Go through the entries below and pick out every line with "RESET".

> RECORDS SUPPLIED:
────────────────────────────────────────

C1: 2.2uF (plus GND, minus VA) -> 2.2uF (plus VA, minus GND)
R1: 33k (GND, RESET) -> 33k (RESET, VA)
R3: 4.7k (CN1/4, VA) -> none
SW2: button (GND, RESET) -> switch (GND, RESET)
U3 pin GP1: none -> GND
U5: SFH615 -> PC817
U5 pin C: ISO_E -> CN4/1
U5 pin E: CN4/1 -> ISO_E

────────────────────────────────────────

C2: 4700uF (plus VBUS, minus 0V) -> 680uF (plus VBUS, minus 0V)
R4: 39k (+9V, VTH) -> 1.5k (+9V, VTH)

────────────────────────────────────────

> EXERCISE ANSWER:
R1: 33k (GND, RESET) -> 33k (RESET, VA)
SW2: button (GND, RESET) -> switch (GND, RESET)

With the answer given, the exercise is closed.